» Records shown

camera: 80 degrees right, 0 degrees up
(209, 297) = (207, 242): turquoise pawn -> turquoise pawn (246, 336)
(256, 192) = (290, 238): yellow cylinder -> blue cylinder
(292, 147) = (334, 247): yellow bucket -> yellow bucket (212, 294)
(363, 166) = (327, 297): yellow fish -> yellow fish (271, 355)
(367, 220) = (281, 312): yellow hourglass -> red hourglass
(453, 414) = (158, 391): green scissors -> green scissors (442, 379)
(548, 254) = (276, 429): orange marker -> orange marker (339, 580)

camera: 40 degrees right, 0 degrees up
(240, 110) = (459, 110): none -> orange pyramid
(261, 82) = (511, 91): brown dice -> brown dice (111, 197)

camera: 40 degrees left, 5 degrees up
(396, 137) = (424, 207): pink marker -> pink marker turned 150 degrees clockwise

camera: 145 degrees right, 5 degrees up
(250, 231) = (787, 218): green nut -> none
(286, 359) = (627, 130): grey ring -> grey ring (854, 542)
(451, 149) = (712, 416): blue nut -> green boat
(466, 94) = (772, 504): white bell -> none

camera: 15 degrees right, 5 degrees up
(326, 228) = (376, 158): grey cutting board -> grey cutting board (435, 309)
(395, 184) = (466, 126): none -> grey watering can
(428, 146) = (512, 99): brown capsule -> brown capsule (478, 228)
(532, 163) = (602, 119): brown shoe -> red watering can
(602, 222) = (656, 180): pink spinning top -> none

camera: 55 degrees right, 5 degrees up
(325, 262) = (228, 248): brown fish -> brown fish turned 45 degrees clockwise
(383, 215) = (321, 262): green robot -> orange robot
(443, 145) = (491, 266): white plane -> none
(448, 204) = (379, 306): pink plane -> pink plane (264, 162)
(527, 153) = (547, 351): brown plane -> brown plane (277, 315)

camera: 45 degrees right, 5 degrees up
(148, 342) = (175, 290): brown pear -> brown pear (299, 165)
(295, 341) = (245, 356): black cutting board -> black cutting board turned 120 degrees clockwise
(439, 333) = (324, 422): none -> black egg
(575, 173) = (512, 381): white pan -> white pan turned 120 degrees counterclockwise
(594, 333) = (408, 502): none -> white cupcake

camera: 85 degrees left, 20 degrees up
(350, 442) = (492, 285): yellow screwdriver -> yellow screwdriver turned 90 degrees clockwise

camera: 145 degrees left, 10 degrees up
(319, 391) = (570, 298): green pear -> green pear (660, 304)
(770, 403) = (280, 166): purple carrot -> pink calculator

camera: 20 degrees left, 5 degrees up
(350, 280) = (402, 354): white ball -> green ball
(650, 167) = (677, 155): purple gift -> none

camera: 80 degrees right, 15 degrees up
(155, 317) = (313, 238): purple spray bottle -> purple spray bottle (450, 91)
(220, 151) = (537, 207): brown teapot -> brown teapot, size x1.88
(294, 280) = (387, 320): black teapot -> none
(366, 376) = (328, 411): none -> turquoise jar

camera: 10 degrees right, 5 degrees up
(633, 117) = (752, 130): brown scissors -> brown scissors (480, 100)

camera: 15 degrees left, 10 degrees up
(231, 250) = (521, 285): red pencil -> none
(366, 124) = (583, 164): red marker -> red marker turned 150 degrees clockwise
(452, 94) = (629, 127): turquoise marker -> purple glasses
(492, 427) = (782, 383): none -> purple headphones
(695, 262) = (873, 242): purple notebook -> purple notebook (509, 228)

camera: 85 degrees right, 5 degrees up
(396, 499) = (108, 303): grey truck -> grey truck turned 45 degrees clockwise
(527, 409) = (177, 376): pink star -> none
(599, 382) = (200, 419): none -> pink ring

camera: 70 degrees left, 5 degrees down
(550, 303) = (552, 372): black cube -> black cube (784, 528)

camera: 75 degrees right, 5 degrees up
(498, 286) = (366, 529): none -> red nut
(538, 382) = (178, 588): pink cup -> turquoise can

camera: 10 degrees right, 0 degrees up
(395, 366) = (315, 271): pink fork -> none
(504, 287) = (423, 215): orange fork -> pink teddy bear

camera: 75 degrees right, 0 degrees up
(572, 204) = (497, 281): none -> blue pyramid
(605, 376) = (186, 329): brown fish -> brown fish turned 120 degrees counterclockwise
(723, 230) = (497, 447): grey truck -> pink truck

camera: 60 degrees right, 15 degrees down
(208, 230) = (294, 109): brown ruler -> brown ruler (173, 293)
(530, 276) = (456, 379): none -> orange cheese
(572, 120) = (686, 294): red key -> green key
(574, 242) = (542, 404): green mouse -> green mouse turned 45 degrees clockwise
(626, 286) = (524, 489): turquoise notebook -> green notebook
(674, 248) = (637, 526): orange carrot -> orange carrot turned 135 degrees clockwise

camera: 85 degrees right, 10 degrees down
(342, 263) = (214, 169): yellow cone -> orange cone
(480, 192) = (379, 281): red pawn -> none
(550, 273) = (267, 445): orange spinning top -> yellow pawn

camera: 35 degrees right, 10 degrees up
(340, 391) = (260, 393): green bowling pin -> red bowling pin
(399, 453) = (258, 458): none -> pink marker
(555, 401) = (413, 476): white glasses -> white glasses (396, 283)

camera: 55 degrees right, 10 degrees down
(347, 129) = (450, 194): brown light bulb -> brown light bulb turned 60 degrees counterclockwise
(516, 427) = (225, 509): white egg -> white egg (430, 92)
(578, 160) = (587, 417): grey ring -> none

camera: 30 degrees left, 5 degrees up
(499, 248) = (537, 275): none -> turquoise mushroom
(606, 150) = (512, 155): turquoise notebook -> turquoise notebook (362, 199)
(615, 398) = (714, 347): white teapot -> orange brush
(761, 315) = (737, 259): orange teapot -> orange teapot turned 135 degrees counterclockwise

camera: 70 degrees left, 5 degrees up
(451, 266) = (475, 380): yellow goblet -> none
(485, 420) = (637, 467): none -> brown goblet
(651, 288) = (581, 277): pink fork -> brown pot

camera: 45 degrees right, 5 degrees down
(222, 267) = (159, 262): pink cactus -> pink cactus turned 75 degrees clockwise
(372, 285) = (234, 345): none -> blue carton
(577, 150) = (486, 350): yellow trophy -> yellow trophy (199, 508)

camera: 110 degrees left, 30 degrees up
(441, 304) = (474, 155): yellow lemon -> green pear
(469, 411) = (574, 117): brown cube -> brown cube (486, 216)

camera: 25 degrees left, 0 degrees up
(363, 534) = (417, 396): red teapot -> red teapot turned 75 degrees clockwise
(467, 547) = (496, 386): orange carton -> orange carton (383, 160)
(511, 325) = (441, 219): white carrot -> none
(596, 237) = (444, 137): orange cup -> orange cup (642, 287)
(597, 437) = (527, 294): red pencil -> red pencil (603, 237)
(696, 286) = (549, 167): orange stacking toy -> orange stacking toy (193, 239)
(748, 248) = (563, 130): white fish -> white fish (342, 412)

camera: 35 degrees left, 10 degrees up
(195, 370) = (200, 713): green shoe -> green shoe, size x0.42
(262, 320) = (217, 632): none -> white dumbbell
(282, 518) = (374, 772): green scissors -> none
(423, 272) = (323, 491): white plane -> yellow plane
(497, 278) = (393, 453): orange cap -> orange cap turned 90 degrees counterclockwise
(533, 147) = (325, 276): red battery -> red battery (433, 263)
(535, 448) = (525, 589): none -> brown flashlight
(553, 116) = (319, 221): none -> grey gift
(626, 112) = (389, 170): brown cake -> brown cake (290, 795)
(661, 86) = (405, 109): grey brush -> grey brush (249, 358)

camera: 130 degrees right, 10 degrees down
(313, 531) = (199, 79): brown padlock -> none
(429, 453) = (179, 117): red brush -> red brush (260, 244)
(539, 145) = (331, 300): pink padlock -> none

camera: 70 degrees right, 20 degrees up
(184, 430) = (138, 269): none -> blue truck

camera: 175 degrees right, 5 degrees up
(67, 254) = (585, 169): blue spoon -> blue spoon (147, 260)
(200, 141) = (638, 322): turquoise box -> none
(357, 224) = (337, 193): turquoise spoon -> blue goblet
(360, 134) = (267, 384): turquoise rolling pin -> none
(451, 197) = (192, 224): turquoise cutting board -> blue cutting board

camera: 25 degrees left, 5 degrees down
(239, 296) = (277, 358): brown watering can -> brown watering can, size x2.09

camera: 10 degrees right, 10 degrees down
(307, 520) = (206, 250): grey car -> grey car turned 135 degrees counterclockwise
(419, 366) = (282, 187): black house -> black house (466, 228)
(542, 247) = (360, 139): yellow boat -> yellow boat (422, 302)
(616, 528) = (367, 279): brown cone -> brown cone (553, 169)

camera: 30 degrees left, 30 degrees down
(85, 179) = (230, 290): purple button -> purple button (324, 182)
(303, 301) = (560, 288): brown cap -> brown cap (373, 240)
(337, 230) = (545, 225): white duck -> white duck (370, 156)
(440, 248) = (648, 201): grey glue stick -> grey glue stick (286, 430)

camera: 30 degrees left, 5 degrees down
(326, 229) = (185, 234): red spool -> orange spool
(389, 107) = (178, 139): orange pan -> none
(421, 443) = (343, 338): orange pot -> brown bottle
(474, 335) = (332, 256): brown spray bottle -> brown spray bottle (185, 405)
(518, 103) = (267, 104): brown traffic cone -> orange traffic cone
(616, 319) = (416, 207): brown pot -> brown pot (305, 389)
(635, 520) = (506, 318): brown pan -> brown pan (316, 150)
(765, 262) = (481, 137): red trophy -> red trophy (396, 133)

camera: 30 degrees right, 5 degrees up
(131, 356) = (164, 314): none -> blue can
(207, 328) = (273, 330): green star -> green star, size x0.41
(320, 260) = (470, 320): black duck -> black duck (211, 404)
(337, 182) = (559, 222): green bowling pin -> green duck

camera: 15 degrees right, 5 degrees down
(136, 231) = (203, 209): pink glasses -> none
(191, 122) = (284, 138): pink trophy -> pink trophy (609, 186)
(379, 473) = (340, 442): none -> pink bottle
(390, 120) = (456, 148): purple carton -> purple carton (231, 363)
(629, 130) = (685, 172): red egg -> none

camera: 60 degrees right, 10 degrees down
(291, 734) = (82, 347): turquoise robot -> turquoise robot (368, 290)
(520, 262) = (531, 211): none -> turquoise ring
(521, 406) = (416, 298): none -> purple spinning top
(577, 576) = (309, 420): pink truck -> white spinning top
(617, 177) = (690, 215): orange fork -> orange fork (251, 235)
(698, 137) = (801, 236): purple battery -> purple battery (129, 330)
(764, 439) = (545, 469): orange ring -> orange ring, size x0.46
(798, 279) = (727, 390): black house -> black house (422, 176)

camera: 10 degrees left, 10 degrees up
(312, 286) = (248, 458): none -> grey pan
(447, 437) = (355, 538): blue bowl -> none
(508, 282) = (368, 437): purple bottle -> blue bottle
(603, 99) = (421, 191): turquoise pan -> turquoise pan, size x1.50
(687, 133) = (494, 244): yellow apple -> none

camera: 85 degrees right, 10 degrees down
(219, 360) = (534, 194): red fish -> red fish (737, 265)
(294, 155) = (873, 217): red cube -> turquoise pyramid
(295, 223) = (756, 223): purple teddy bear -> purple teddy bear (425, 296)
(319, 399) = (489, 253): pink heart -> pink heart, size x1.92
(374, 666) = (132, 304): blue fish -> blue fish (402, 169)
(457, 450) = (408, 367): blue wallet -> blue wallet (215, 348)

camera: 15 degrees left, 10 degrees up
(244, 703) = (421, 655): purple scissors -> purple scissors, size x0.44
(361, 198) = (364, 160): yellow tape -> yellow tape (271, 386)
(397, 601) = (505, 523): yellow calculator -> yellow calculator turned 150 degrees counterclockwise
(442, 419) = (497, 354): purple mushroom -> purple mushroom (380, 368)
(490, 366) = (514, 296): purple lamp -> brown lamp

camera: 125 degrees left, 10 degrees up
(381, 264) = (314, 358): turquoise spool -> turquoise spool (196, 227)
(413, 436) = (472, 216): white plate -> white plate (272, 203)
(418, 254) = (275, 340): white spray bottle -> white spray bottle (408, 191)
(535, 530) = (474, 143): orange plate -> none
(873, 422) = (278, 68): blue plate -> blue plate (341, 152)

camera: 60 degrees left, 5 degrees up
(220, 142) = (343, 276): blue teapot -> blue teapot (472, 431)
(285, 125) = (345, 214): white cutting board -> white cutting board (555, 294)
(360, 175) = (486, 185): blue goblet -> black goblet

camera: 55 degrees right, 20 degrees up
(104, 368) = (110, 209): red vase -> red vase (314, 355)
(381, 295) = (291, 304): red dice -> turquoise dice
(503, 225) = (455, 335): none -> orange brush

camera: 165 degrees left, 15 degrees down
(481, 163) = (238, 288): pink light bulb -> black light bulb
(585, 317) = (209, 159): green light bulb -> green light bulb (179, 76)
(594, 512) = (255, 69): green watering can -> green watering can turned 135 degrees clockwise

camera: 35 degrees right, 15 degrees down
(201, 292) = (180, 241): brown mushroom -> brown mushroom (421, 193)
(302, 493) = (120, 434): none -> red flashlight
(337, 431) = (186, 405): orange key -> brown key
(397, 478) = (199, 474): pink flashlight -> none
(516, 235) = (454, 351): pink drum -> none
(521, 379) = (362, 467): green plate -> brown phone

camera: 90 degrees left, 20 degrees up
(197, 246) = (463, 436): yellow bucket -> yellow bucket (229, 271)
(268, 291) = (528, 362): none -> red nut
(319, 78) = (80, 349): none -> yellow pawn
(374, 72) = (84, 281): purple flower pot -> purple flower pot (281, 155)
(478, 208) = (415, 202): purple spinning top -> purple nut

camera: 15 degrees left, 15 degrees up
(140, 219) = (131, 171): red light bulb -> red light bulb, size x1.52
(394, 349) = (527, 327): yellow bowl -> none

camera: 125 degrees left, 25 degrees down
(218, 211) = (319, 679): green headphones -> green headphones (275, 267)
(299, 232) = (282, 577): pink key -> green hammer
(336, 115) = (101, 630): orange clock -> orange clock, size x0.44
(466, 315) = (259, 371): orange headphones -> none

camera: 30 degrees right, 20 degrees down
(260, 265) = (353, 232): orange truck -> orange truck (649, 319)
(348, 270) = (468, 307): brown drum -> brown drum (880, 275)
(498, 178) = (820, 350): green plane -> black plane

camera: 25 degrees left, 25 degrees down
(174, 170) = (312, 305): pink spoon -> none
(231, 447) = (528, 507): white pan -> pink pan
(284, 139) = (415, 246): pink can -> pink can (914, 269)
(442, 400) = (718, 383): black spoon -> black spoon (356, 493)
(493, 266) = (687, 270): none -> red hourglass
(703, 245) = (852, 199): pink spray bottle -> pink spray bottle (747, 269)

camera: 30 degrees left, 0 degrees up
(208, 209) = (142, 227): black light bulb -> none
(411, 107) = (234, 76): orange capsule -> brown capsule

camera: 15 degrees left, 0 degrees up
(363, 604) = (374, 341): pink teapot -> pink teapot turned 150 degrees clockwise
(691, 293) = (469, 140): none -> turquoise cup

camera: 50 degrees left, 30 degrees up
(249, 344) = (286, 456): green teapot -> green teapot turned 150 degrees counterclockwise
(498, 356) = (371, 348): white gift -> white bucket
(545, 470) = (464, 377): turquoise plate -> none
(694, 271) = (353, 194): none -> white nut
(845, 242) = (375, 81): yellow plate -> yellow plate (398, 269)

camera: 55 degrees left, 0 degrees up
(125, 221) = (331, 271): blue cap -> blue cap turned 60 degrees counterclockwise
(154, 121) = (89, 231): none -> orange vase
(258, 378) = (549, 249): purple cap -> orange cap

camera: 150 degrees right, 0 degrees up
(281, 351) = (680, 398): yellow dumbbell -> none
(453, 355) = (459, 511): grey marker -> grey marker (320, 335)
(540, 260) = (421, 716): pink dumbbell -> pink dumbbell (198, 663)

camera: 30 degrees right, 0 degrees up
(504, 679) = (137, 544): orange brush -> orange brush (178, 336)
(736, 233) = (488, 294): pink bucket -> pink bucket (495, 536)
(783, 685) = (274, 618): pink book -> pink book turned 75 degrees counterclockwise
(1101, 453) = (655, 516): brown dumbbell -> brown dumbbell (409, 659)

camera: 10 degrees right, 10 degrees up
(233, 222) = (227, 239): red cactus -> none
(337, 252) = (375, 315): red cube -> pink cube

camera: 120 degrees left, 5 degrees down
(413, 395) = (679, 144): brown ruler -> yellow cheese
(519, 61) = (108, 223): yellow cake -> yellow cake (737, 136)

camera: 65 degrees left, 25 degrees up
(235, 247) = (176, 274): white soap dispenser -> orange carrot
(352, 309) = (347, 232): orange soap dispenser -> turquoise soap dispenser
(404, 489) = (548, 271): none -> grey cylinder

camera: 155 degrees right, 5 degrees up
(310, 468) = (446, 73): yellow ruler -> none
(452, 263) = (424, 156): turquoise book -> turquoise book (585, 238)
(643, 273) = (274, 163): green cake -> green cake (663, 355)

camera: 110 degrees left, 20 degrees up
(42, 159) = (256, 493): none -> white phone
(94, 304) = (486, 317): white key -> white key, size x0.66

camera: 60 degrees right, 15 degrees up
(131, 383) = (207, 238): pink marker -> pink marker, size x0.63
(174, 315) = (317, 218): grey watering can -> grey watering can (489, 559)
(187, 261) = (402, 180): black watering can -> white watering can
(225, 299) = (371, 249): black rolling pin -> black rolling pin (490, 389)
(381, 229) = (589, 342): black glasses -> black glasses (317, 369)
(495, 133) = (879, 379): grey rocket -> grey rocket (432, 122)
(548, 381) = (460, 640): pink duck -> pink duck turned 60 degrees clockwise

» Problem requirements
In the listing above, locate the line containing "(399, 453) = (258, 458): none -> pink marker" and the line containing "(578, 160) = (587, 417): grey ring -> none". Transcribe those two lines and everything between them, exactly as written.

» Task response
(399, 453) = (258, 458): none -> pink marker
(555, 401) = (413, 476): white glasses -> white glasses (396, 283)

camera: 55 degrees right, 10 degrees down
(347, 129) = (450, 194): brown light bulb -> brown light bulb turned 60 degrees counterclockwise
(516, 427) = (225, 509): white egg -> white egg (430, 92)
(578, 160) = (587, 417): grey ring -> none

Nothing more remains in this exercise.